● WHAT NEEDS TO BE DONE: The line containing "camera: 65 degrees right, 10 degrees up" marks where to begin; quote it and every line after it through the end of the data, exactly as written.

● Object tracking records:
----------------------------------------

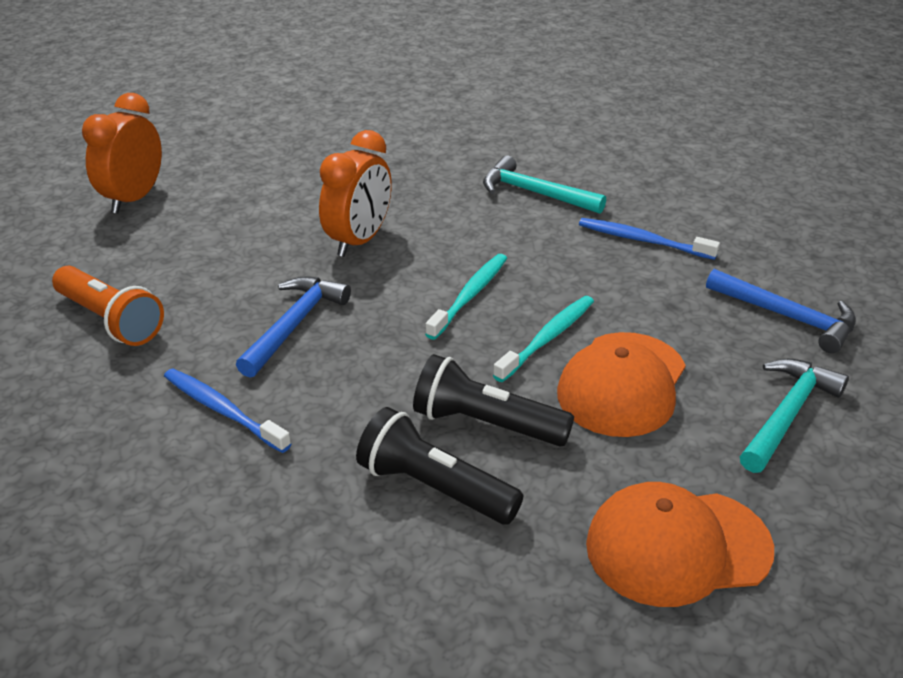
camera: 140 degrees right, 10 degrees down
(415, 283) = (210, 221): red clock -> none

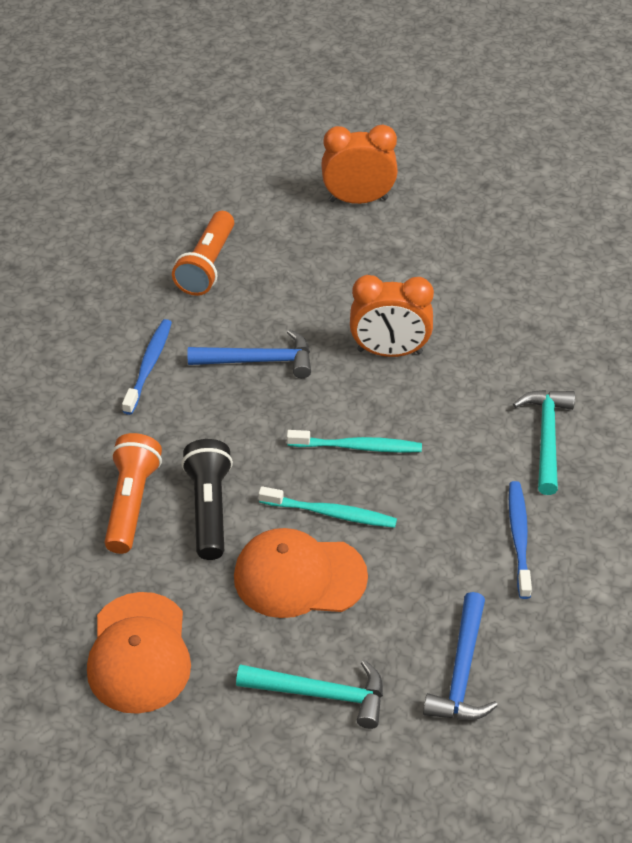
camera: 65 degrees right, 10 degrees up
(434, 488) = (131, 503): black flashlight -> orange flashlight
(677, 547) = (139, 653): orange cap -> orange cap turned 150 degrees counterclockwise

----------------------------------------

● FINISHED EXERCISE:
camera: 65 degrees right, 10 degrees up
(434, 488) = (131, 503): black flashlight -> orange flashlight
(677, 547) = (139, 653): orange cap -> orange cap turned 150 degrees counterclockwise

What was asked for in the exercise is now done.